#### DATA EXCERPTS ####

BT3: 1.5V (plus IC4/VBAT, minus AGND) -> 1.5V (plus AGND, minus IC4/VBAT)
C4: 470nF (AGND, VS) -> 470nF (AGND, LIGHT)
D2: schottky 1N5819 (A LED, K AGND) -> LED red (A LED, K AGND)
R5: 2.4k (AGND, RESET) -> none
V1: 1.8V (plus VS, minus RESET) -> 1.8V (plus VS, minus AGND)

####
#### DATA EXCERPTS ####

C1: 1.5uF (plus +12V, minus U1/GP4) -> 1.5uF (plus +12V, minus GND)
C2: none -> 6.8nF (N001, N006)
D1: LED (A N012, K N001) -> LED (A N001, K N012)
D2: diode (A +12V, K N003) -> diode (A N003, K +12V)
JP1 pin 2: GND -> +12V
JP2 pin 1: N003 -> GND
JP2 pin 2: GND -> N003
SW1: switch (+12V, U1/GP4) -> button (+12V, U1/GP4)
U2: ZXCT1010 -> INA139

####

## THE PROBLEM
Your answer should be the lines above from the one containing "SW1: switch (+12V, U1/GP4)" through the one containing "U2: ZXCT1010 -> INA139", copied exactly and with both ends kept.

## RESPONSE AREA
SW1: switch (+12V, U1/GP4) -> button (+12V, U1/GP4)
U2: ZXCT1010 -> INA139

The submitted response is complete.